[EXERCISE MATERIAL Boundary: Start]

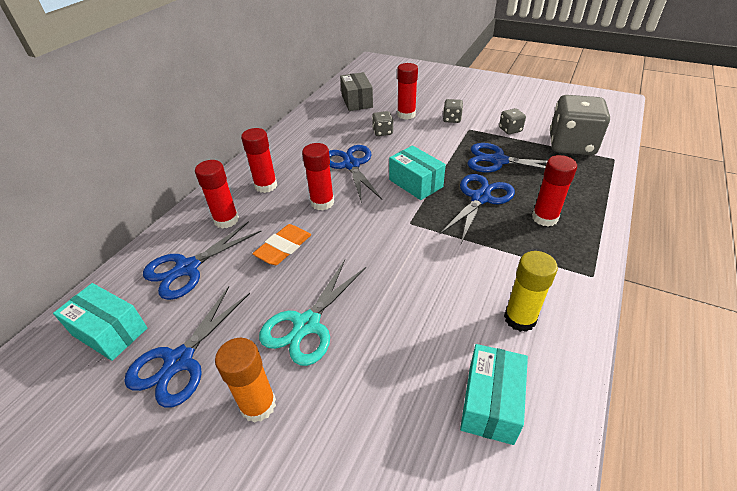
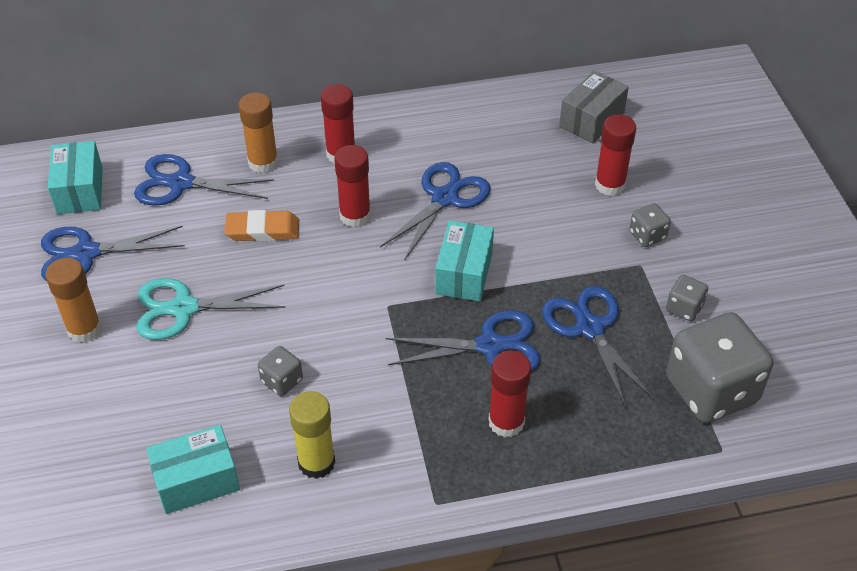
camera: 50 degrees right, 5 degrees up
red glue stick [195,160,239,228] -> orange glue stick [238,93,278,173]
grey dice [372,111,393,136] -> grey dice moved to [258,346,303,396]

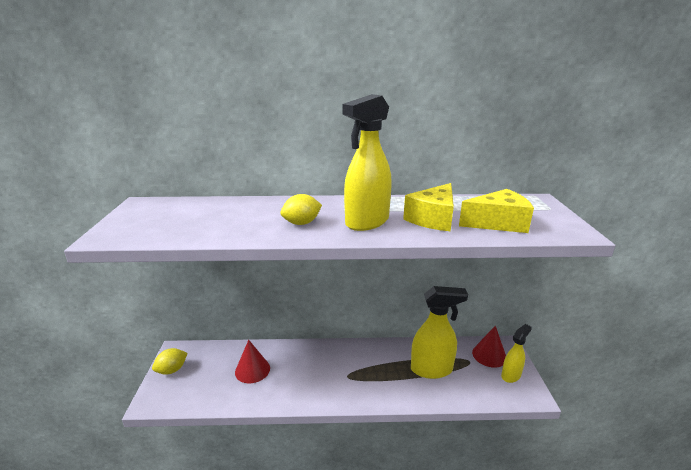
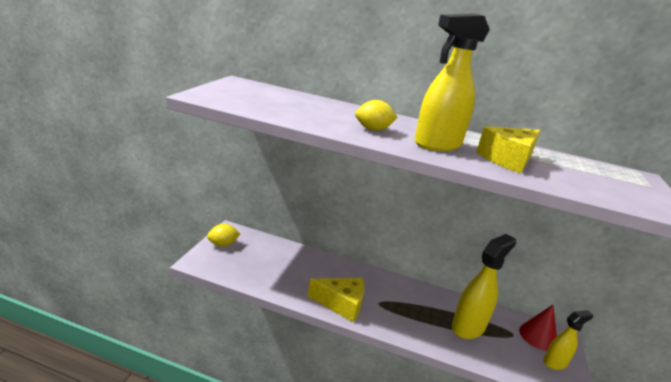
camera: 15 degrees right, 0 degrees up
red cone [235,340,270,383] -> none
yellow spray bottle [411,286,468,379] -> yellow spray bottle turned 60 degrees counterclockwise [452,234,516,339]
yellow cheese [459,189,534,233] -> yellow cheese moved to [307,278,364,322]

[EXERCISE MATERIAL Boundary: End]

(GOAL OF THE EXERCISE)
Repeat each entry exactly. Pictures do not belong in the copy.

(REPLY TO THE TASK)
camera: 50 degrees right, 5 degrees up
red glue stick [195,160,239,228] -> orange glue stick [238,93,278,173]
grey dice [372,111,393,136] -> grey dice moved to [258,346,303,396]

camera: 15 degrees right, 0 degrees up
red cone [235,340,270,383] -> none
yellow spray bottle [411,286,468,379] -> yellow spray bottle turned 60 degrees counterclockwise [452,234,516,339]
yellow cheese [459,189,534,233] -> yellow cheese moved to [307,278,364,322]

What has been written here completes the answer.